WHAT NEEDS TO BE DONE:
In the data that follows, find the line with "C5: 10uF (plus"; transcribe it, every later line up to the one with "IC3 pin out: VX -> none", and that line as well, exactly and with no others.

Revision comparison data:
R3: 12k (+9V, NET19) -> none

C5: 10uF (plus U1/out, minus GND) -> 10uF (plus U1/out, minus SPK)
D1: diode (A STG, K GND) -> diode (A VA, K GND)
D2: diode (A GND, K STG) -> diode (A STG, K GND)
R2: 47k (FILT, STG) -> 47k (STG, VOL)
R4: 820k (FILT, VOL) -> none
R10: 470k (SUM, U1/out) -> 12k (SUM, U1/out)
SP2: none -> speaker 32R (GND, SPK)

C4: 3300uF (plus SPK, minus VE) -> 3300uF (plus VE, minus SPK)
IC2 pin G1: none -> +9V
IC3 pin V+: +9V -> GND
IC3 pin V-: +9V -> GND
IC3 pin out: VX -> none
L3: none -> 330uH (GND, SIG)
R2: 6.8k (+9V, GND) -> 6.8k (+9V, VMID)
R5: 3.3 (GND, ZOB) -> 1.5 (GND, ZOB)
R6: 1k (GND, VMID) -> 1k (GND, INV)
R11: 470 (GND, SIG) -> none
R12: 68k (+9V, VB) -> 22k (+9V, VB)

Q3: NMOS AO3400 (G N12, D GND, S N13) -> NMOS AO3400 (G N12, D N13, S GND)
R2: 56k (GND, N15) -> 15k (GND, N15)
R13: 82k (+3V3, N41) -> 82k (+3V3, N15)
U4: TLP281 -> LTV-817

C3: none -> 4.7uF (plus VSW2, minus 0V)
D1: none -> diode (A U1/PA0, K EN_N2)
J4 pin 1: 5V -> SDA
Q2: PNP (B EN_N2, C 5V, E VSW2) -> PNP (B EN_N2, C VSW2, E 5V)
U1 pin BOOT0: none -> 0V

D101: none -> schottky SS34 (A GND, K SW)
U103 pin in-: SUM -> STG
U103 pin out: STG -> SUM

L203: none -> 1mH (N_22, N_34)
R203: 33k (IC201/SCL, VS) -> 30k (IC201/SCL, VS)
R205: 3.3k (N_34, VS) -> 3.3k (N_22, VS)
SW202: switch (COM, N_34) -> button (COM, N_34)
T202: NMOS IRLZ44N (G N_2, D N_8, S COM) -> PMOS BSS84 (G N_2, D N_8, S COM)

RESPONSE AREA:
C5: 10uF (plus U1/out, minus GND) -> 10uF (plus U1/out, minus SPK)
D1: diode (A STG, K GND) -> diode (A VA, K GND)
D2: diode (A GND, K STG) -> diode (A STG, K GND)
R2: 47k (FILT, STG) -> 47k (STG, VOL)
R4: 820k (FILT, VOL) -> none
R10: 470k (SUM, U1/out) -> 12k (SUM, U1/out)
SP2: none -> speaker 32R (GND, SPK)

C4: 3300uF (plus SPK, minus VE) -> 3300uF (plus VE, minus SPK)
IC2 pin G1: none -> +9V
IC3 pin V+: +9V -> GND
IC3 pin V-: +9V -> GND
IC3 pin out: VX -> none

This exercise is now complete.